● Problem to work on
Word for word, restate the lines from the one holding "brown diamond: (247, 496)" through the last line of the material below, and leave every picture out.

::: Recorded data :::

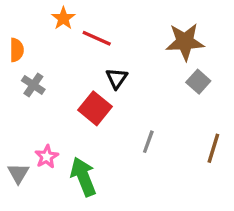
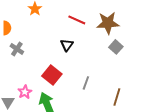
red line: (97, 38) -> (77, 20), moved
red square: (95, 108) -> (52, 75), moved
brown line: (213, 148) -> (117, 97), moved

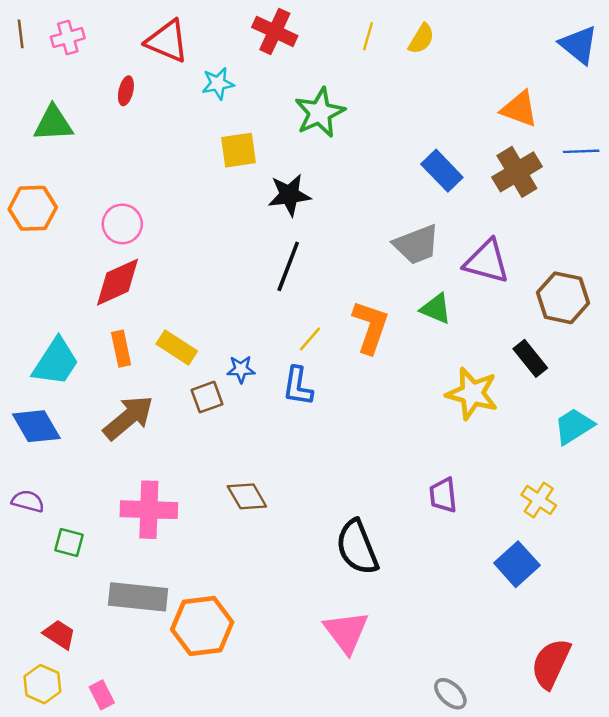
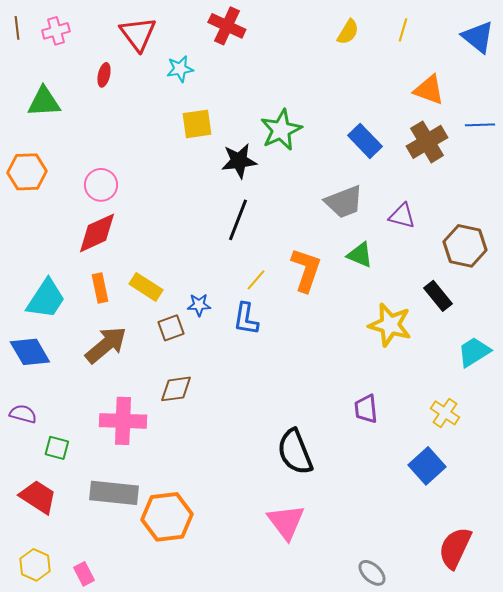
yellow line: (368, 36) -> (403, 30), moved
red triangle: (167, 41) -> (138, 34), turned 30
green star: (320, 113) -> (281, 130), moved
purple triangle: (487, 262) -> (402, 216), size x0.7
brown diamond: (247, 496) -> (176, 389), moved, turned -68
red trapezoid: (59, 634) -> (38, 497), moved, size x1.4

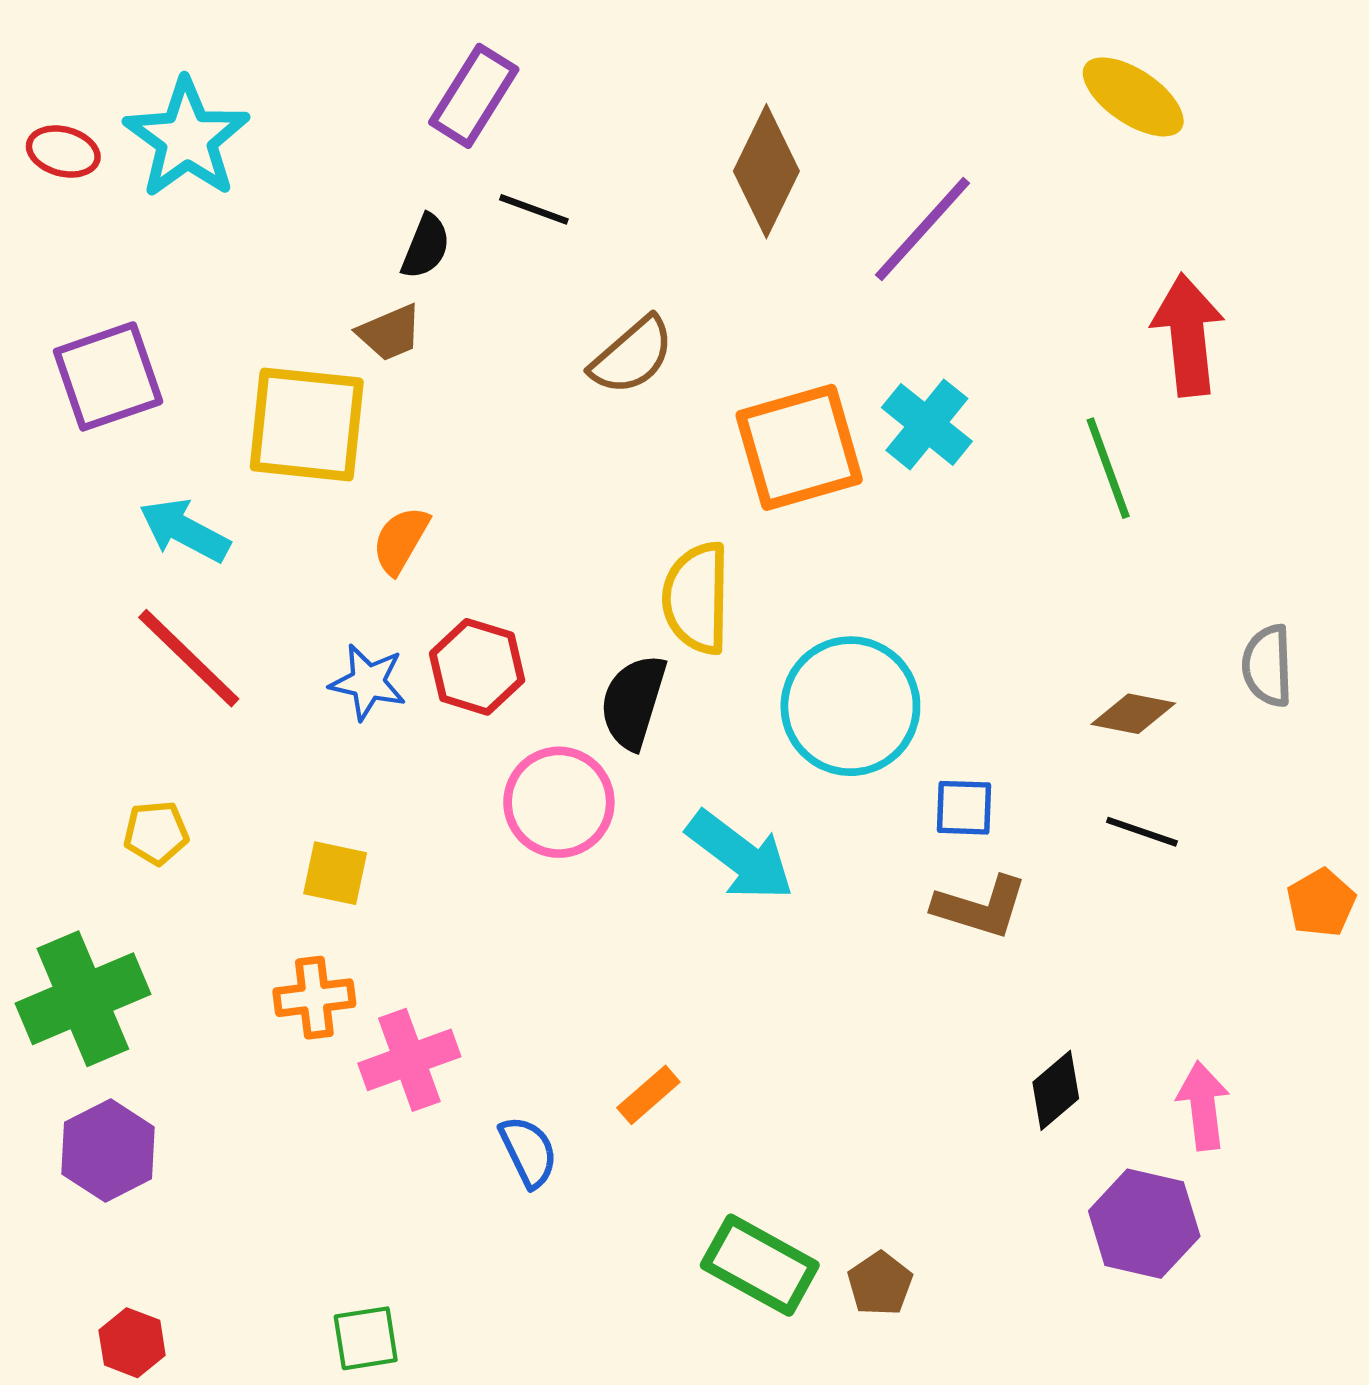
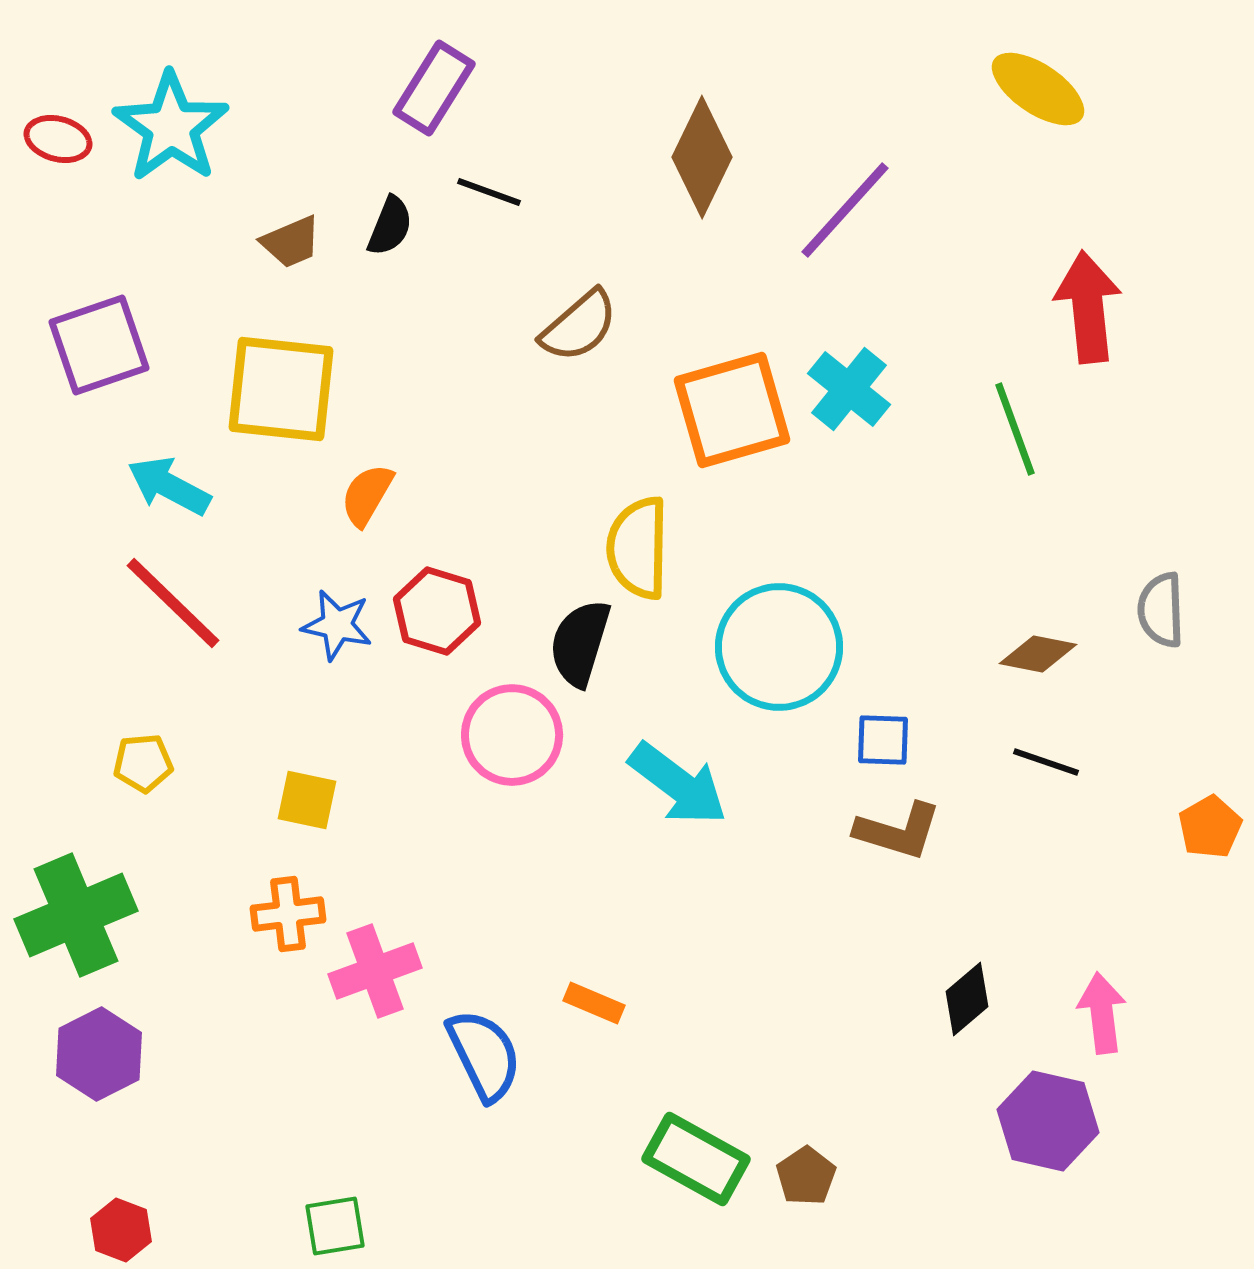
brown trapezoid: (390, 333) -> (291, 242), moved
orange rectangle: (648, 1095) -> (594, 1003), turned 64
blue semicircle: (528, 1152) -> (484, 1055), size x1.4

:::

● Solution
brown diamond: (247, 496) -> (176, 389), moved, turned -68
red trapezoid: (59, 634) -> (38, 497), moved, size x1.4

brown trapezoid: (390, 333) -> (291, 242), moved
orange rectangle: (648, 1095) -> (594, 1003), turned 64
blue semicircle: (528, 1152) -> (484, 1055), size x1.4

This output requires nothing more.